### EXERCISE:
Check every line of the entries below for "green", and copy the lines that have it.

(INPUT FOR THIS TASK Opens)

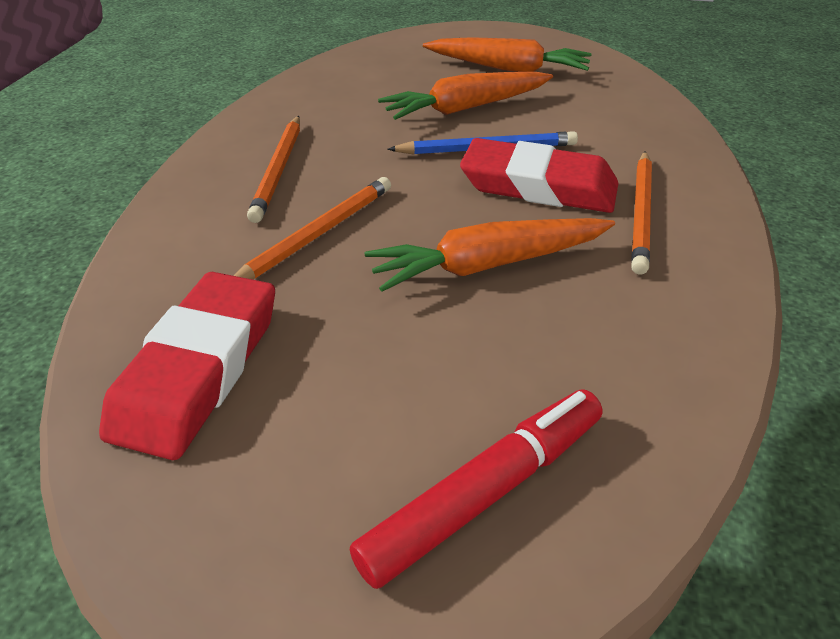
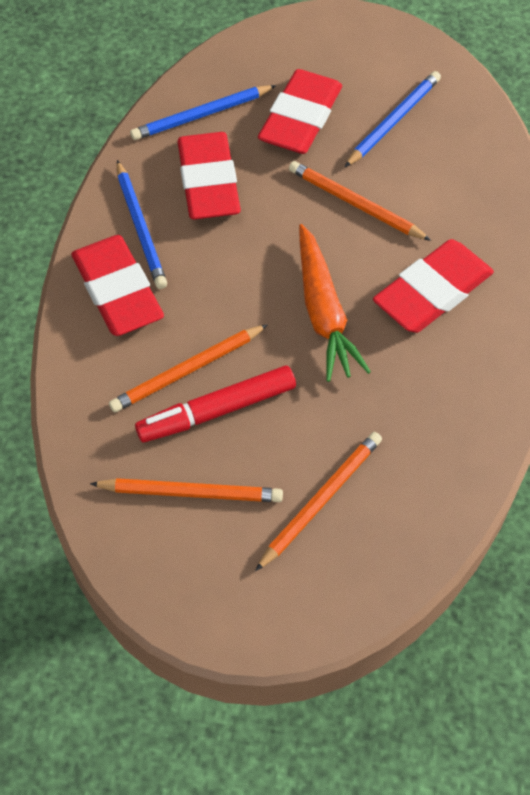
blue pencil: 1 -> 3
orange carrot: 3 -> 1
orange pencil: 3 -> 4
red eraser: 2 -> 4

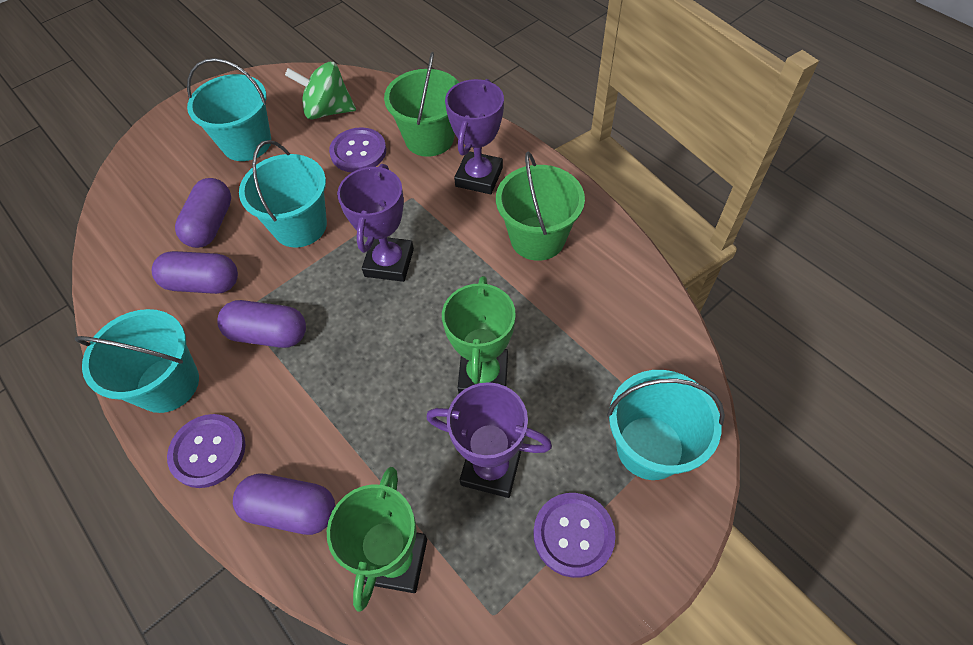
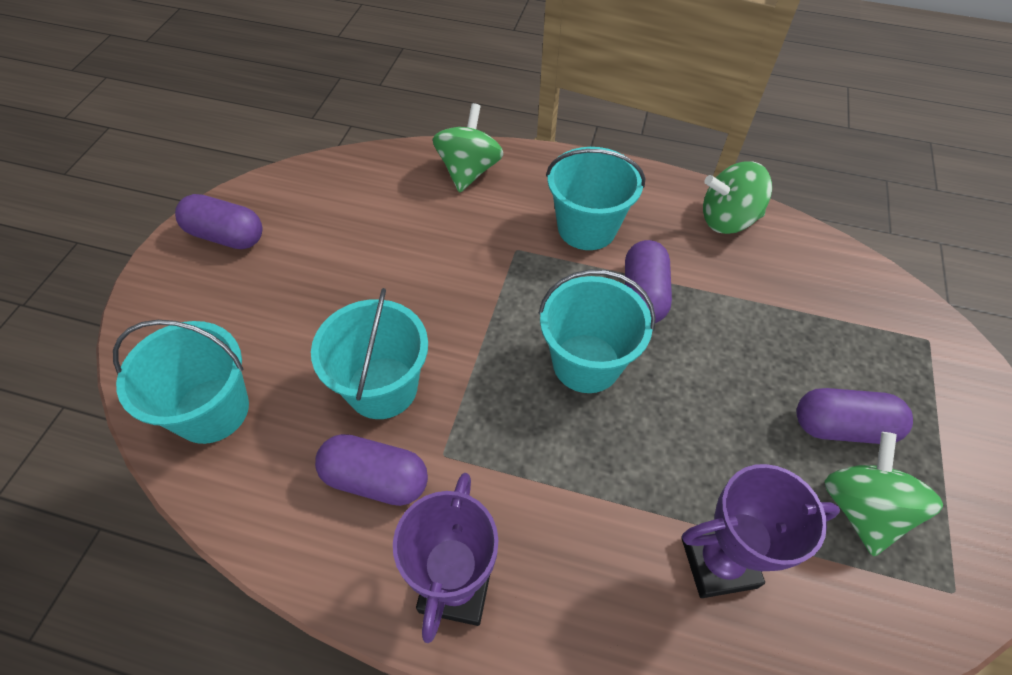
green bucket: 2 -> 0
green spinning top: 1 -> 3
green trophy: 2 -> 0
purple button: 3 -> 0
purple trophy: 3 -> 2

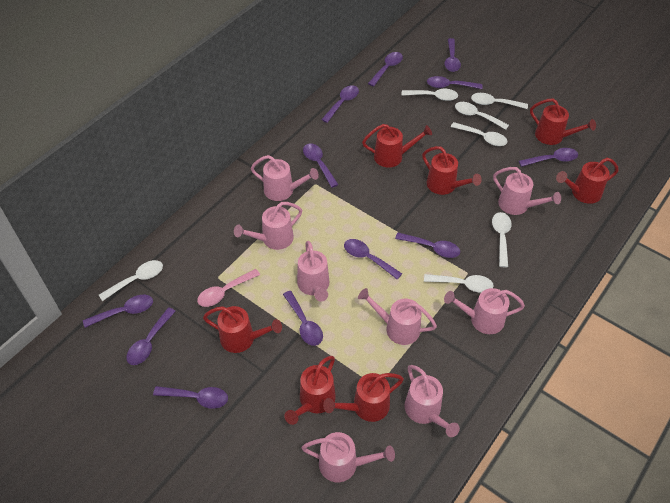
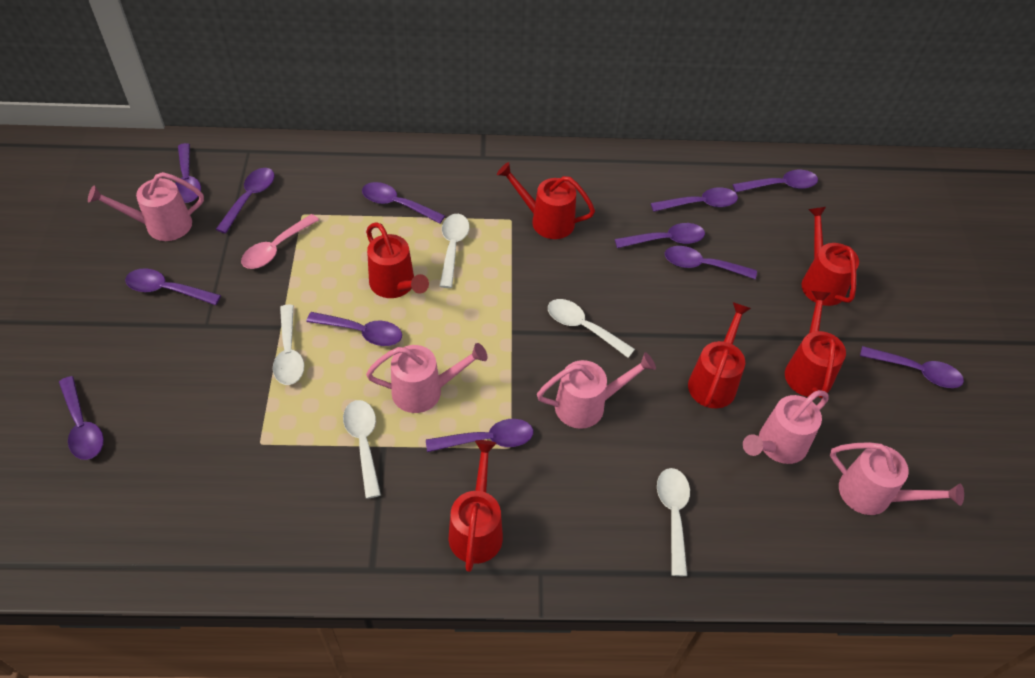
pink watering can: 8 -> 5
red watering can: 7 -> 6
white spoon: 7 -> 5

(INPUT FOR THIS TASK Closes)

### ANSWER SPACE:
green bucket: 2 -> 0
green spinning top: 1 -> 3
green trophy: 2 -> 0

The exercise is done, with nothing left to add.